Exercise
Could you please retype all of the records exactly, skipping any pictures?

Stored records
= = = = =
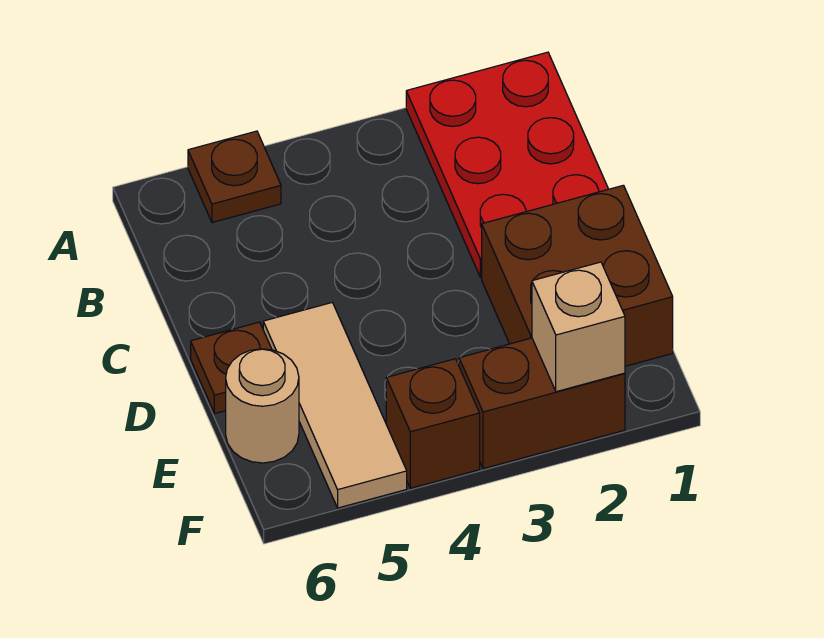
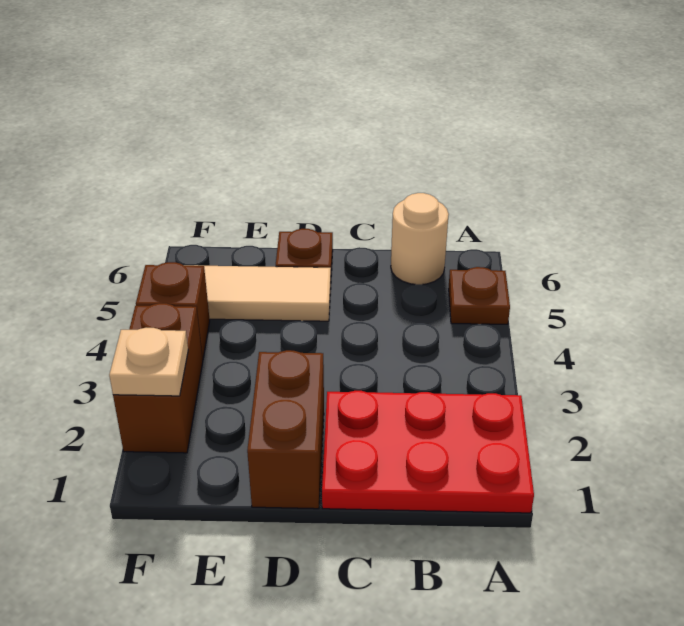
brown 2x2 brick [482,185,673,366] -> brown 1x2 brick [247,350,324,509]
tan 1x1 round brick [226,349,299,463] -> tan 1x1 round brick moved to [391,193,449,284]
tan 1x1 brick [532,262,625,392] -> tan 1x1 plate [109,328,188,396]

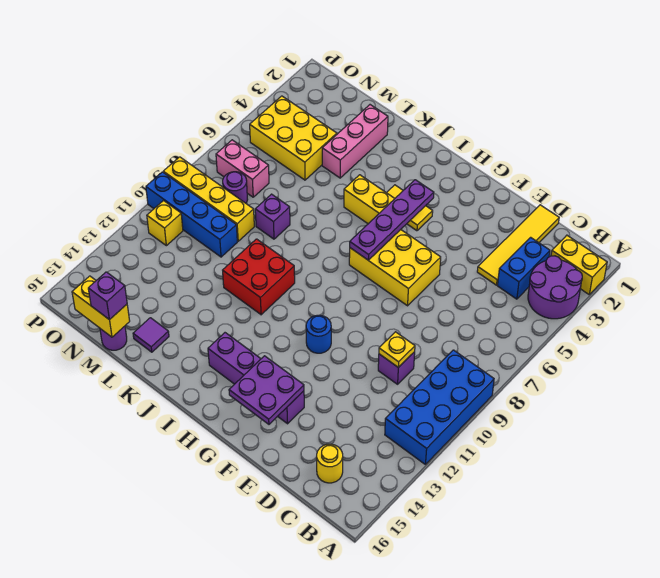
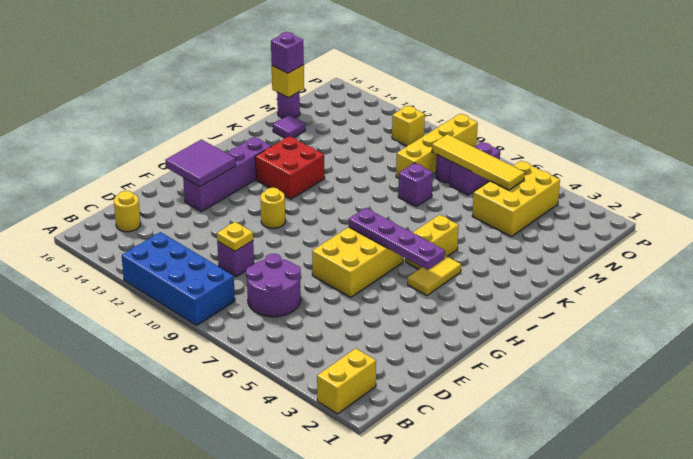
purple 2x2 round brick [528,256,582,319] -> purple 2x2 round brick moved to [246,254,301,317]
blue 1x2 brick [498,237,550,299] -> none
yellow 1x4 tile [477,205,559,285] -> yellow 1x4 tile moved to [432,134,525,190]
purple 2x2 plate [229,356,304,424] -> purple 2x2 tile [165,140,236,187]
blue 1x1 round brick [306,315,331,353] -> yellow 1x1 round brick [260,188,285,228]
red 2x2 brick [223,239,295,315] -> red 2x2 brick moved to [255,136,325,199]
pink 1x3 brick [322,105,388,178] -> none
blue 1x4 brick [146,172,237,257] -> none
yellow 1x2 brick [72,276,130,337] -> yellow 1x1 brick [272,65,304,98]
pink 1x2 brick [216,140,269,197] -> purple 1x2 brick [450,142,500,195]

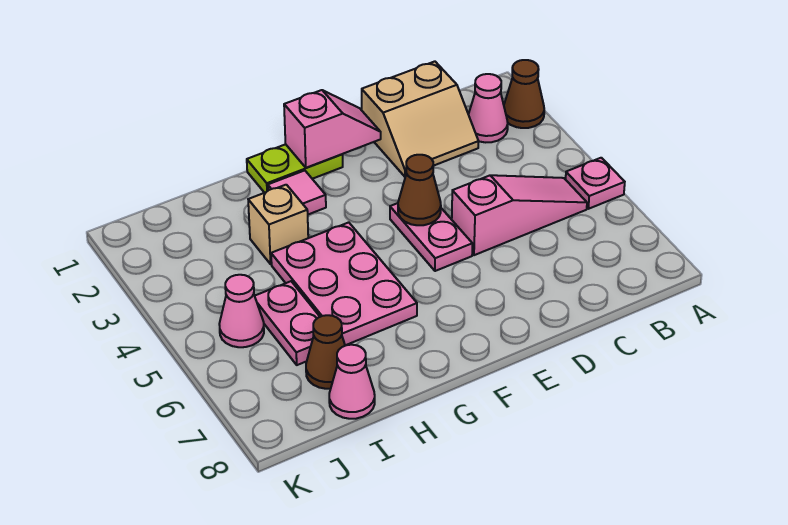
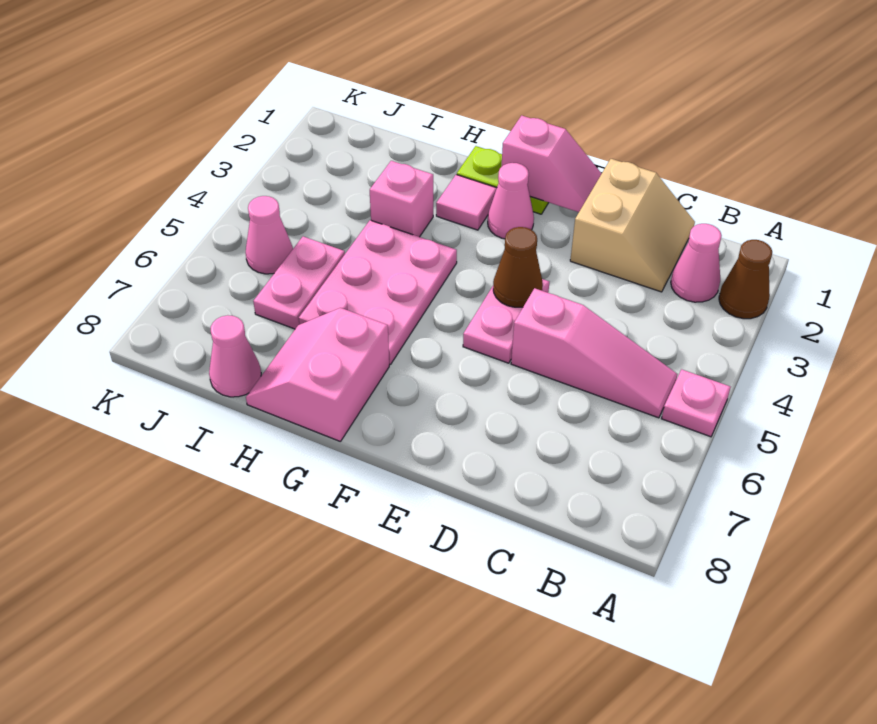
tan 2x2 slope [362,61,479,177] -> tan 2x2 slope turned to [570,159,695,292]
none -> pink 1x1 cone [488,163,534,239]
none -> pink 2x2 slope [246,308,389,442]
tan 1x1 brick [248,185,308,264] -> pink 1x1 brick [370,161,433,237]
brown 1x1 cone [306,315,345,389] -> none

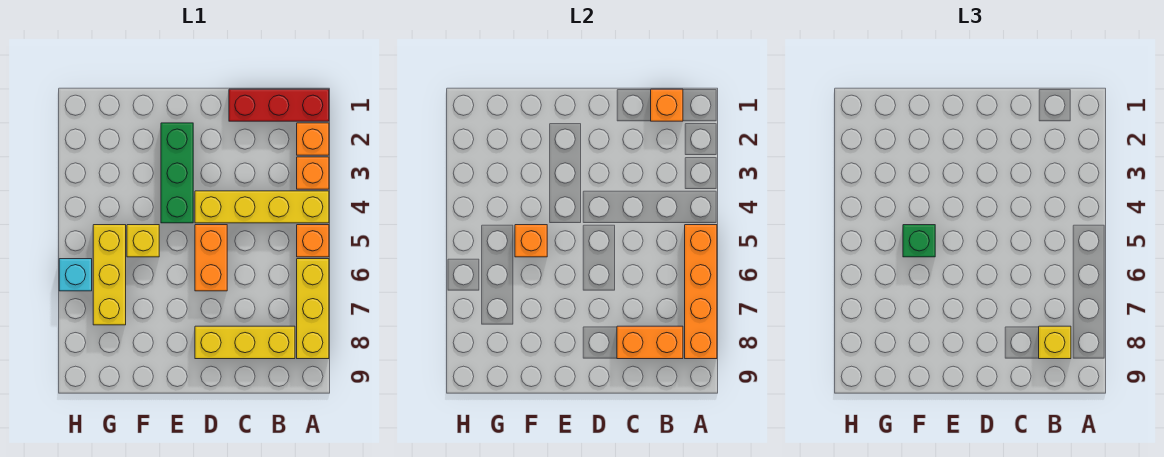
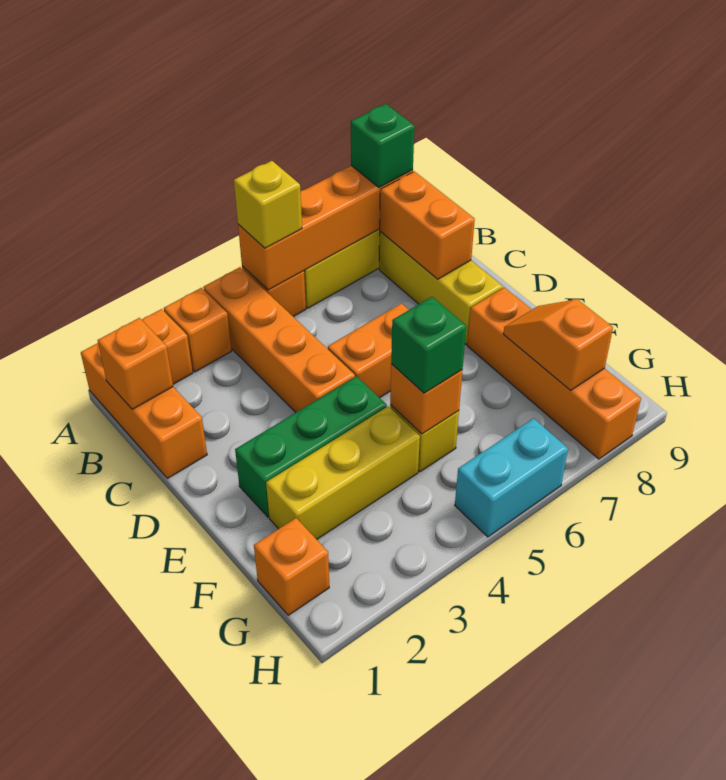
red 1x3 brick [229,89,329,121] -> orange 1x3 brick [81,343,207,478]
yellow 1x4 brick [195,191,329,223] -> orange 1x4 brick [203,267,355,412]
none -> green 1x1 brick [351,104,414,187]
yellow 1x1 brick [1039,326,1071,359] -> yellow 1x1 brick moved to [234,161,302,248]
none -> orange 1x4 brick [467,287,641,459]
none -> orange 1x2 slope [503,299,613,391]
none -> orange 1x1 brick [254,518,329,615]
yellow 1x3 brick [93,225,126,325] -> yellow 1x3 brick moved to [266,406,420,539]
cyan 1x1 brick [59,259,92,291] -> cyan 1x2 brick [455,418,568,537]

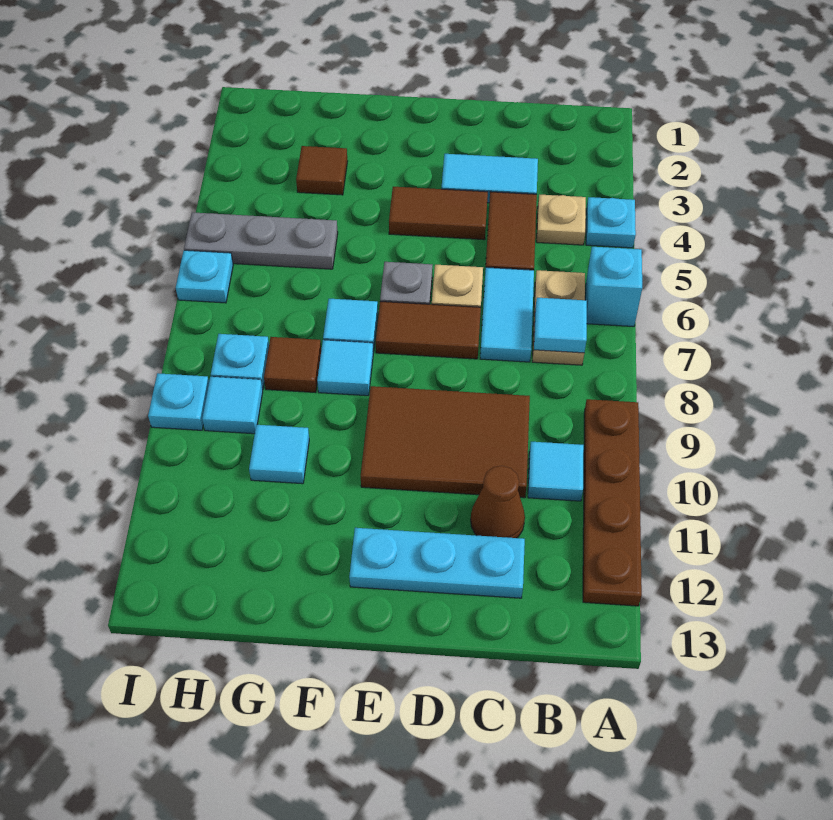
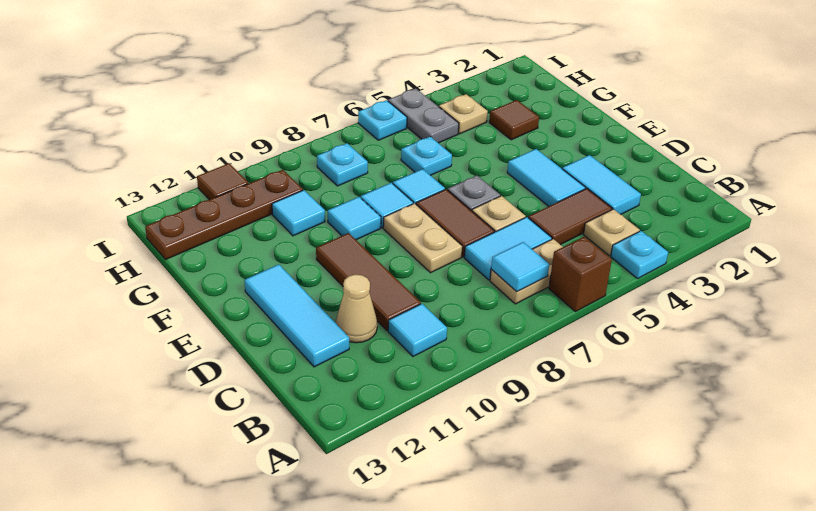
cyan 1x1 brick [585,247,642,327] -> brown 1x1 brick [549,237,612,312]
brown 1x4 plate [583,399,642,606] -> brown 1x4 plate moved to [145,170,303,259]
brown 2x3 tile [361,386,530,498] -> brown 1x3 tile [316,233,421,331]
brown 1x1 cone [471,466,525,538] -> tan 1x1 cone [336,274,377,343]
cyan 1x3 plate [349,528,525,598] -> cyan 1x3 tile [244,264,349,367]
brown 1x2 tile [389,187,488,240] -> cyan 1x2 tile [507,149,585,206]
none -> tan 1x2 plate [383,203,462,273]
grey 1x3 plate [184,212,338,269] -> grey 1x2 plate [388,89,459,143]
brown 1x1 tile [264,337,321,393] -> brown 1x1 tile moved to [197,163,248,200]
none -> tan 1x1 plate [439,94,488,134]
cyan 1x1 tile [202,377,263,434] -> cyan 1x1 tile moved to [328,197,381,240]
cyan 1x1 plate [148,373,209,430] -> cyan 1x1 plate moved to [401,137,452,175]

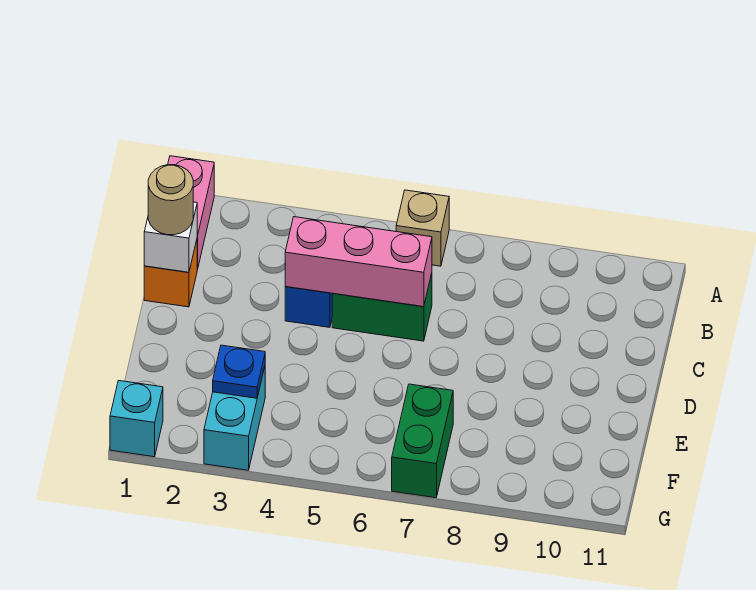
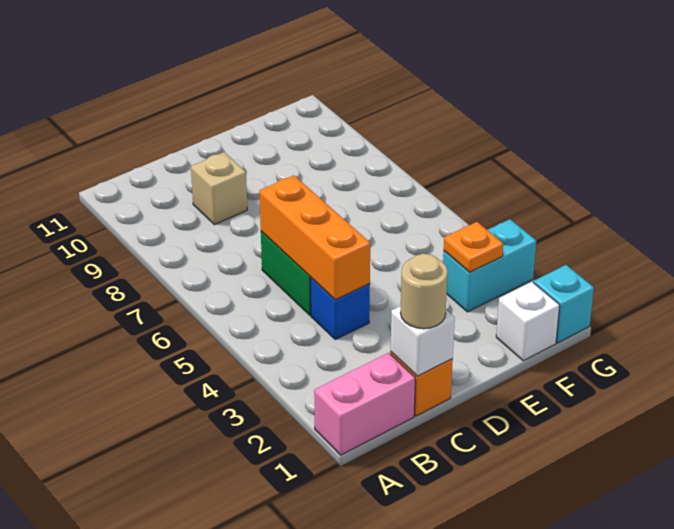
tan 1x1 brick [396,190,449,266] -> tan 1x1 brick moved to [191,152,247,225]
pink 1x3 brick [285,217,432,307] -> orange 1x3 brick [259,175,370,300]
none -> white 1x1 brick [496,282,560,361]
blue 1x1 plate [213,345,265,398] -> orange 1x1 plate [444,222,503,272]
green 1x2 brick [392,384,453,498] -> none

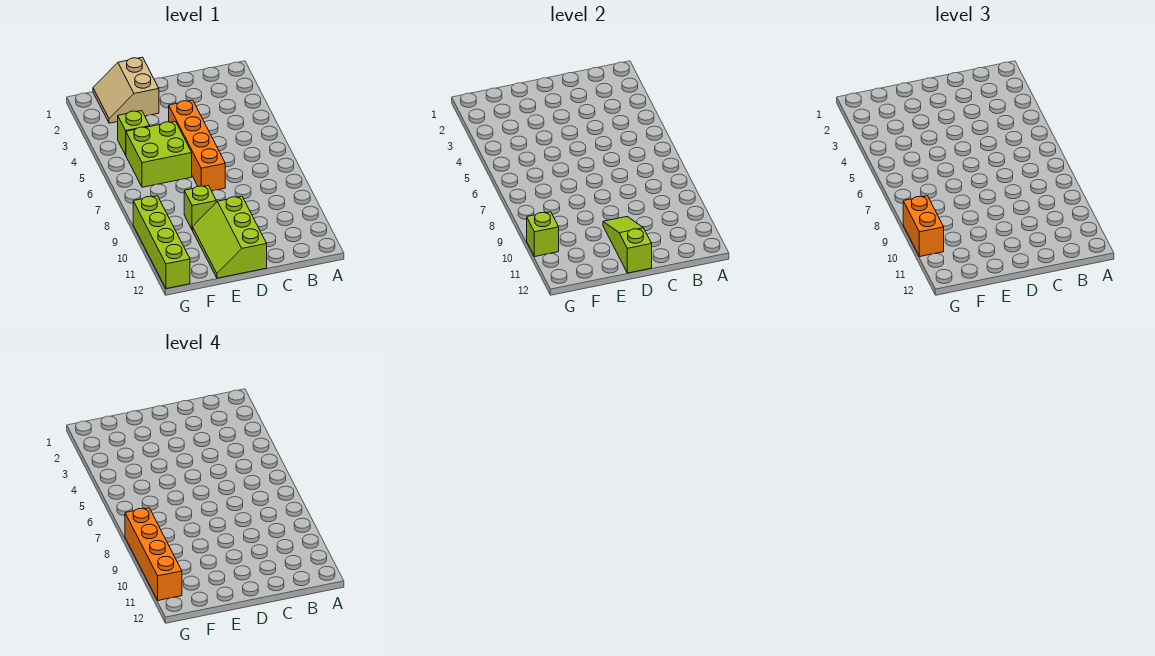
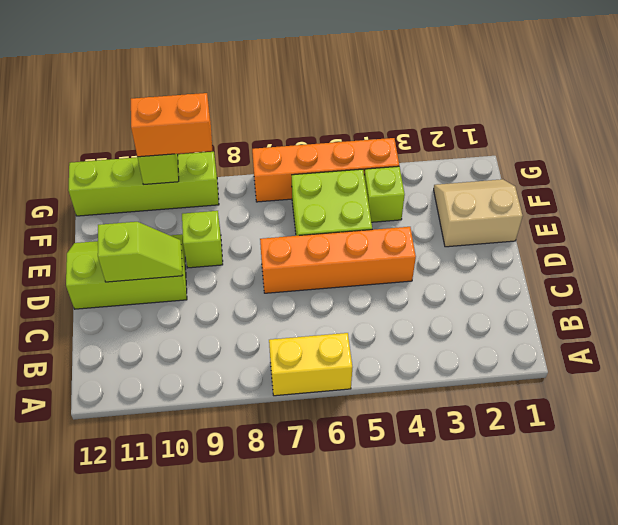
none -> yellow 1x2 brick [269,333,352,396]
lime 1x3 slope [603,217,652,273] -> lime 1x2 slope [98,222,182,282]
orange 1x4 brick [125,508,182,601] -> orange 1x4 brick moved to [252,138,399,202]

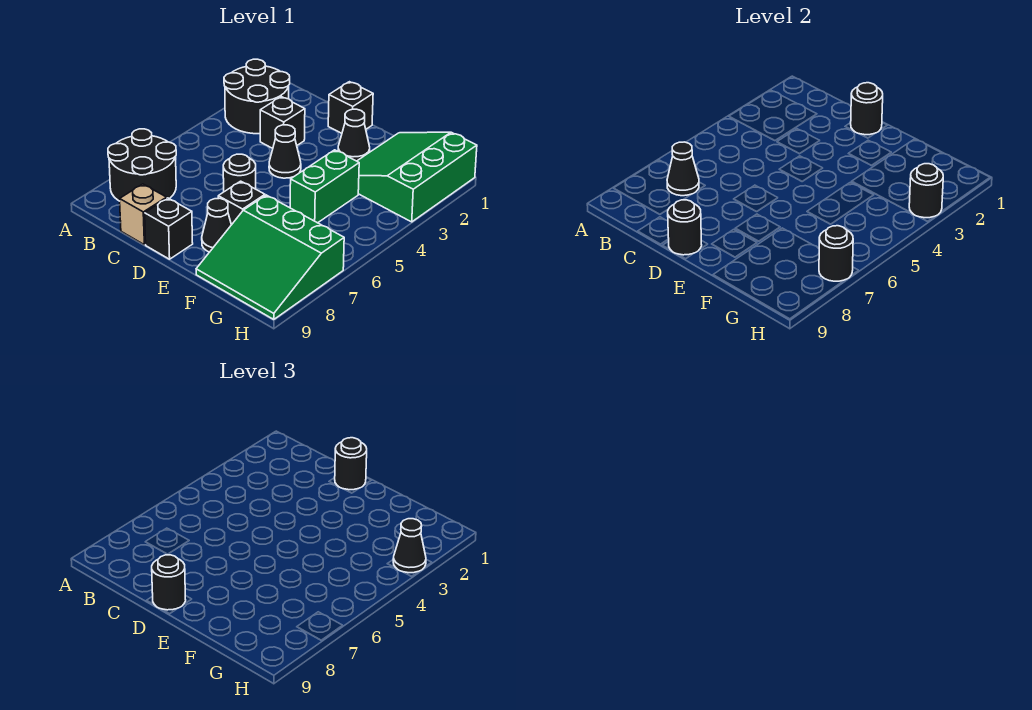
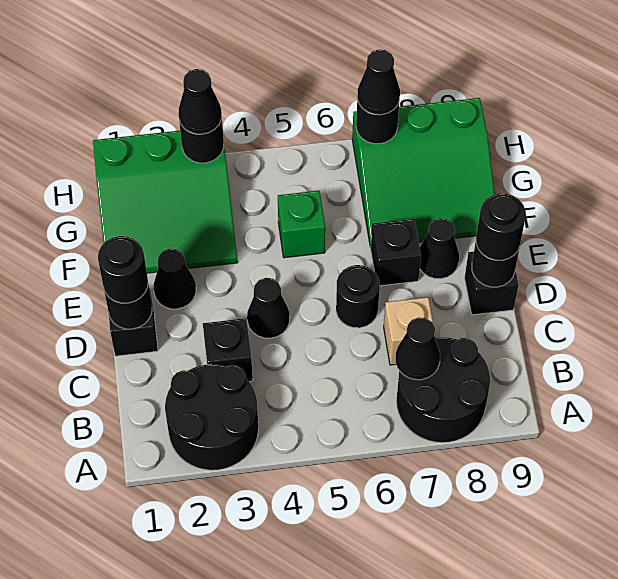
tan 1x1 brick [120,184,167,245] -> tan 1x1 brick moved to [384,297,436,365]
green 1x2 brick [290,150,359,223] -> green 1x1 brick [278,191,325,258]
green 3x3 slope [196,195,344,319] -> green 3x3 slope turned to [352,98,495,248]
none -> black 1x1 cone [357,49,400,115]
= = = = =
Exercise output
brown 2x2 brick [482,185,673,366] -> brown 1x2 brick [247,350,324,509]
tan 1x1 round brick [226,349,299,463] -> tan 1x1 round brick moved to [391,193,449,284]
tan 1x1 brick [532,262,625,392] -> tan 1x1 plate [109,328,188,396]

purple 2x2 round brick [528,256,582,319] -> purple 2x2 round brick moved to [246,254,301,317]
blue 1x2 brick [498,237,550,299] -> none
yellow 1x4 tile [477,205,559,285] -> yellow 1x4 tile moved to [432,134,525,190]
purple 2x2 plate [229,356,304,424] -> purple 2x2 tile [165,140,236,187]
blue 1x1 round brick [306,315,331,353] -> yellow 1x1 round brick [260,188,285,228]
red 2x2 brick [223,239,295,315] -> red 2x2 brick moved to [255,136,325,199]
pink 1x3 brick [322,105,388,178] -> none
blue 1x4 brick [146,172,237,257] -> none
yellow 1x2 brick [72,276,130,337] -> yellow 1x1 brick [272,65,304,98]
pink 1x2 brick [216,140,269,197] -> purple 1x2 brick [450,142,500,195]

tan 2x2 slope [362,61,479,177] -> tan 2x2 slope turned to [570,159,695,292]
none -> pink 1x1 cone [488,163,534,239]
none -> pink 2x2 slope [246,308,389,442]
tan 1x1 brick [248,185,308,264] -> pink 1x1 brick [370,161,433,237]
brown 1x1 cone [306,315,345,389] -> none

red 1x3 brick [229,89,329,121] -> orange 1x3 brick [81,343,207,478]
yellow 1x4 brick [195,191,329,223] -> orange 1x4 brick [203,267,355,412]
none -> green 1x1 brick [351,104,414,187]
yellow 1x1 brick [1039,326,1071,359] -> yellow 1x1 brick moved to [234,161,302,248]
none -> orange 1x4 brick [467,287,641,459]
none -> orange 1x2 slope [503,299,613,391]
none -> orange 1x1 brick [254,518,329,615]
yellow 1x3 brick [93,225,126,325] -> yellow 1x3 brick moved to [266,406,420,539]
cyan 1x1 brick [59,259,92,291] -> cyan 1x2 brick [455,418,568,537]

cyan 1x1 brick [585,247,642,327] -> brown 1x1 brick [549,237,612,312]
brown 1x4 plate [583,399,642,606] -> brown 1x4 plate moved to [145,170,303,259]
brown 2x3 tile [361,386,530,498] -> brown 1x3 tile [316,233,421,331]
brown 1x1 cone [471,466,525,538] -> tan 1x1 cone [336,274,377,343]
cyan 1x3 plate [349,528,525,598] -> cyan 1x3 tile [244,264,349,367]
brown 1x2 tile [389,187,488,240] -> cyan 1x2 tile [507,149,585,206]
none -> tan 1x2 plate [383,203,462,273]
grey 1x3 plate [184,212,338,269] -> grey 1x2 plate [388,89,459,143]
brown 1x1 tile [264,337,321,393] -> brown 1x1 tile moved to [197,163,248,200]
none -> tan 1x1 plate [439,94,488,134]
cyan 1x1 tile [202,377,263,434] -> cyan 1x1 tile moved to [328,197,381,240]
cyan 1x1 plate [148,373,209,430] -> cyan 1x1 plate moved to [401,137,452,175]

tan 1x1 brick [396,190,449,266] -> tan 1x1 brick moved to [191,152,247,225]
pink 1x3 brick [285,217,432,307] -> orange 1x3 brick [259,175,370,300]
none -> white 1x1 brick [496,282,560,361]
blue 1x1 plate [213,345,265,398] -> orange 1x1 plate [444,222,503,272]
green 1x2 brick [392,384,453,498] -> none

none -> yellow 1x2 brick [269,333,352,396]
lime 1x3 slope [603,217,652,273] -> lime 1x2 slope [98,222,182,282]
orange 1x4 brick [125,508,182,601] -> orange 1x4 brick moved to [252,138,399,202]

tan 1x1 brick [120,184,167,245] -> tan 1x1 brick moved to [384,297,436,365]
green 1x2 brick [290,150,359,223] -> green 1x1 brick [278,191,325,258]
green 3x3 slope [196,195,344,319] -> green 3x3 slope turned to [352,98,495,248]
none -> black 1x1 cone [357,49,400,115]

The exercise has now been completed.